» **TASK OBJECTIVE**
Beginning with the line that holds "white 2x2 tile", retype the rest of the listing exactly, last line included.
_ _ _ _
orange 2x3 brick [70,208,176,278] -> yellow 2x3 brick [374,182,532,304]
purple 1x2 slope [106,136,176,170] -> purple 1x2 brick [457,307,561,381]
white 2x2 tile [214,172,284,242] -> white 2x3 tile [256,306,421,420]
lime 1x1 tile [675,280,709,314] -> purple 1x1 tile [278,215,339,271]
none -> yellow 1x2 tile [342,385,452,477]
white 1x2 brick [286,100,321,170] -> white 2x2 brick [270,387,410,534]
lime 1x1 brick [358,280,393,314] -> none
_ _ _ _
» **ANSWER TO THIS TASK**
white 2x2 tile [214,172,284,242] -> white 2x3 tile [256,306,421,420]
lime 1x1 tile [675,280,709,314] -> purple 1x1 tile [278,215,339,271]
none -> yellow 1x2 tile [342,385,452,477]
white 1x2 brick [286,100,321,170] -> white 2x2 brick [270,387,410,534]
lime 1x1 brick [358,280,393,314] -> none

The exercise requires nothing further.